Return the items below word for word, starting with the first line and ending with the line that contains "orange circle: moved 9 px left, 7 px down", including that line.

**RECORDED INFORMATION**
>> Begin

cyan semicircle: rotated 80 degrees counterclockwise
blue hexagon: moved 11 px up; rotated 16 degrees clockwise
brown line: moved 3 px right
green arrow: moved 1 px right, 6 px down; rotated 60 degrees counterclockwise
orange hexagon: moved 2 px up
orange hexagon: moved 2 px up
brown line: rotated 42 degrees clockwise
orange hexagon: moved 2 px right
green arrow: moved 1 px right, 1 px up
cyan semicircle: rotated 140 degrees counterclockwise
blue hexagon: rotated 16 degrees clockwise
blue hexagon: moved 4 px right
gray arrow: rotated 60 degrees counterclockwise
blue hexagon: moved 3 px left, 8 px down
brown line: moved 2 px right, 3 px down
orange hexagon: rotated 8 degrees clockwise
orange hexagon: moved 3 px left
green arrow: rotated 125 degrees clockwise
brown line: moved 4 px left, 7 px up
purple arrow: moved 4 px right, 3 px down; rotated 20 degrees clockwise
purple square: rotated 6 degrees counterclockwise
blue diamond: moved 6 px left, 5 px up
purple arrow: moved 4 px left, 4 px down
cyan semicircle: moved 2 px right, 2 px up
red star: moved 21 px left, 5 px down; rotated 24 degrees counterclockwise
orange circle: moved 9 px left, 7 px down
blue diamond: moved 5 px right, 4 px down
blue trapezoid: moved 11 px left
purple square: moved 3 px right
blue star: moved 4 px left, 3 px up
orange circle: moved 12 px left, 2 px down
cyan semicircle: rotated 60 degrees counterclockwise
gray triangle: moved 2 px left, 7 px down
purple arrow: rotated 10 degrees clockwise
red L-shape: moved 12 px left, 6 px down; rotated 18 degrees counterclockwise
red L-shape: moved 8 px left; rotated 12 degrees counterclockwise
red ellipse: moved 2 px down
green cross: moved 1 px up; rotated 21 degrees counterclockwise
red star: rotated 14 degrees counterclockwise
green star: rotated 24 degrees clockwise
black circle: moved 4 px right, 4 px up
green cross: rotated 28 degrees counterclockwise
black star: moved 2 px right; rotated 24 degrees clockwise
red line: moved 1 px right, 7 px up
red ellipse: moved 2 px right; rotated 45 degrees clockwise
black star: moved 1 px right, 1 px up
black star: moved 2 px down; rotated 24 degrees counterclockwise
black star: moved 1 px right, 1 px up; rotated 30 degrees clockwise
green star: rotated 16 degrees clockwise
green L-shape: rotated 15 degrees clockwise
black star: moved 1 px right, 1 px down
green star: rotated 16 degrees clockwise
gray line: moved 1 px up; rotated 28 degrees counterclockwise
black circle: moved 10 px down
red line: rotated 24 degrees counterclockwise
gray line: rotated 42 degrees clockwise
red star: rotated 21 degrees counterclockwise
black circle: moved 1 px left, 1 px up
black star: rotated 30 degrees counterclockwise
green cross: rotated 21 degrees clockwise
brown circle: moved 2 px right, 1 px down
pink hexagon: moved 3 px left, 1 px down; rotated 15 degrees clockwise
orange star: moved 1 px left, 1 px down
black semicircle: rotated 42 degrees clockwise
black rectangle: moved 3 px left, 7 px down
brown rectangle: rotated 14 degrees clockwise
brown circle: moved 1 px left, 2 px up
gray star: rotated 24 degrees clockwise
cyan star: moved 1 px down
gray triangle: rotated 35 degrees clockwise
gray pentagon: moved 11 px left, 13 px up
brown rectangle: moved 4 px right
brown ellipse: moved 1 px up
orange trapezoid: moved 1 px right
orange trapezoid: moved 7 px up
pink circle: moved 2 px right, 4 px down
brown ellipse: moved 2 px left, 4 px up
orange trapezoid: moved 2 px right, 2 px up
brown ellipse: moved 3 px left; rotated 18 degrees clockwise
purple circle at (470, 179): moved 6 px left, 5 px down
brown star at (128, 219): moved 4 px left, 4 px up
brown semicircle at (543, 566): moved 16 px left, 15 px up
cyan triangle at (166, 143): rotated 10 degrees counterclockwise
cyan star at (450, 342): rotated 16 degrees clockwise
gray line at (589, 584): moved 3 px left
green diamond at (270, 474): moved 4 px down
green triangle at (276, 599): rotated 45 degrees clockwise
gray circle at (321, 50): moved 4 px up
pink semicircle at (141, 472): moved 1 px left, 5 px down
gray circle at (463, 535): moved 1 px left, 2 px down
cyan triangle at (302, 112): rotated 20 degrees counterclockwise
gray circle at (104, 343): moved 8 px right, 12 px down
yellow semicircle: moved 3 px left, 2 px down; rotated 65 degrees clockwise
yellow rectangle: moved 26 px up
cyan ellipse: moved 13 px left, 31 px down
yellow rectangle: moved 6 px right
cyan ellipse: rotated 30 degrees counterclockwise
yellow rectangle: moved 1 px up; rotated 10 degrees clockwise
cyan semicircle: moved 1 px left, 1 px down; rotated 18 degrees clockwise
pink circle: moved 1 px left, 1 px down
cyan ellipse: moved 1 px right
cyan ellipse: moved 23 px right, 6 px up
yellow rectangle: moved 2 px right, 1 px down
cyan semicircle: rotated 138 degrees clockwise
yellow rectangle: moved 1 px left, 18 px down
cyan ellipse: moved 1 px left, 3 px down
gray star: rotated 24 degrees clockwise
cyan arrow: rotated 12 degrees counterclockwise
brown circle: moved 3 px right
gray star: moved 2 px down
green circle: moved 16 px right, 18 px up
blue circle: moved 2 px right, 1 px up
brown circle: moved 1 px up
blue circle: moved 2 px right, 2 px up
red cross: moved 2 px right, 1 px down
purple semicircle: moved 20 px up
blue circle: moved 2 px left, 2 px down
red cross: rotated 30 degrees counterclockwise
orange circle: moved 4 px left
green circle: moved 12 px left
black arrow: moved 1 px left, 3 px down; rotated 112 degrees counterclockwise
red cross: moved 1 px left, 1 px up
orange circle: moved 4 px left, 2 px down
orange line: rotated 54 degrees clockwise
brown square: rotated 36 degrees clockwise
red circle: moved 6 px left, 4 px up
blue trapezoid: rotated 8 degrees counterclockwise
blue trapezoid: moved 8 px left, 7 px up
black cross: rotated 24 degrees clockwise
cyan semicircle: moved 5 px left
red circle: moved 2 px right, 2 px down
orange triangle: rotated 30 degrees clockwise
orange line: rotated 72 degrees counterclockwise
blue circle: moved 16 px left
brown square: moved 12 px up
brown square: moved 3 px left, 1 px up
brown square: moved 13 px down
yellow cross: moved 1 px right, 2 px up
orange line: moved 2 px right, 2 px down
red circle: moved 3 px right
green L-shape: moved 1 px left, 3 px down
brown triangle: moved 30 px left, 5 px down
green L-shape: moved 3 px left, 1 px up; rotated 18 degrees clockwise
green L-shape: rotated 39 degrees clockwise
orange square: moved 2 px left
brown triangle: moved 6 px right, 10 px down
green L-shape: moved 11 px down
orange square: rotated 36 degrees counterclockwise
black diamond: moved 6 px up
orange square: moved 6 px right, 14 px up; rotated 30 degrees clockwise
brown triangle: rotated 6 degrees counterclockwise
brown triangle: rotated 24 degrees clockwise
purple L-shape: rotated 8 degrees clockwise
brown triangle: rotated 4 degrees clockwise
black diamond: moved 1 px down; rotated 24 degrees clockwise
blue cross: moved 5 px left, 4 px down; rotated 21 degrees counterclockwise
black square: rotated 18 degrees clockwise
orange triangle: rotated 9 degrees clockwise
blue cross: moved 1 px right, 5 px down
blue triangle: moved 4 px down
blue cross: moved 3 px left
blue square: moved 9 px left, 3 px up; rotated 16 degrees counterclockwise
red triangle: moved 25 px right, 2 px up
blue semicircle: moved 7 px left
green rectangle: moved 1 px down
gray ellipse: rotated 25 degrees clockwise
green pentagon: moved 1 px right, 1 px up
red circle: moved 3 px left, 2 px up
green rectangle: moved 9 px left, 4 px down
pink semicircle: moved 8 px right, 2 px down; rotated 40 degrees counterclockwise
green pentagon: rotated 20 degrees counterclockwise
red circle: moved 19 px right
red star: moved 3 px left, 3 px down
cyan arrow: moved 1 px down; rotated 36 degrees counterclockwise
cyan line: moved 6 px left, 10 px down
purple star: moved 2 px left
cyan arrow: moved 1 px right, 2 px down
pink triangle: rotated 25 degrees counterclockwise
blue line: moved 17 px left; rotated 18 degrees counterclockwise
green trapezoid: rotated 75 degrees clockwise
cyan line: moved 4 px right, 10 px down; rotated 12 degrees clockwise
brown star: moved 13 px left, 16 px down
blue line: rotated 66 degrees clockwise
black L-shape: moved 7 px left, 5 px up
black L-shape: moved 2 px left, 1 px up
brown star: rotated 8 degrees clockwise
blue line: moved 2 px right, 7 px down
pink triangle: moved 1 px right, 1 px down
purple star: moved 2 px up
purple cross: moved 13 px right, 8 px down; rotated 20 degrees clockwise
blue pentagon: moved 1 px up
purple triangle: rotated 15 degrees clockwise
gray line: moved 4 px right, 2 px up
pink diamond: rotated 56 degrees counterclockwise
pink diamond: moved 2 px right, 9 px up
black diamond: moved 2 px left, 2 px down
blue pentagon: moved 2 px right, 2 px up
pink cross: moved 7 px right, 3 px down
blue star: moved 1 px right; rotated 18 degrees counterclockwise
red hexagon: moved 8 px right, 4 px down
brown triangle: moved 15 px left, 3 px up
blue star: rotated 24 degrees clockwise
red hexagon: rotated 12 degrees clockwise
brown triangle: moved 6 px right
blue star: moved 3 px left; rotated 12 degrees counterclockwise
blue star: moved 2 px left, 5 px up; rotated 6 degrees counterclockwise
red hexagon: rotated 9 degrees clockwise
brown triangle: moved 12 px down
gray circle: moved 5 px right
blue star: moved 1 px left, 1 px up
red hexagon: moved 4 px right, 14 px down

>> End

**EXERCISE RESULT**
cyan semicircle: rotated 80 degrees counterclockwise
blue hexagon: moved 11 px up; rotated 16 degrees clockwise
brown line: moved 3 px right
green arrow: moved 1 px right, 6 px down; rotated 60 degrees counterclockwise
orange hexagon: moved 2 px up
orange hexagon: moved 2 px up
brown line: rotated 42 degrees clockwise
orange hexagon: moved 2 px right
green arrow: moved 1 px right, 1 px up
cyan semicircle: rotated 140 degrees counterclockwise
blue hexagon: rotated 16 degrees clockwise
blue hexagon: moved 4 px right
gray arrow: rotated 60 degrees counterclockwise
blue hexagon: moved 3 px left, 8 px down
brown line: moved 2 px right, 3 px down
orange hexagon: rotated 8 degrees clockwise
orange hexagon: moved 3 px left
green arrow: rotated 125 degrees clockwise
brown line: moved 4 px left, 7 px up
purple arrow: moved 4 px right, 3 px down; rotated 20 degrees clockwise
purple square: rotated 6 degrees counterclockwise
blue diamond: moved 6 px left, 5 px up
purple arrow: moved 4 px left, 4 px down
cyan semicircle: moved 2 px right, 2 px up
red star: moved 21 px left, 5 px down; rotated 24 degrees counterclockwise
orange circle: moved 9 px left, 7 px down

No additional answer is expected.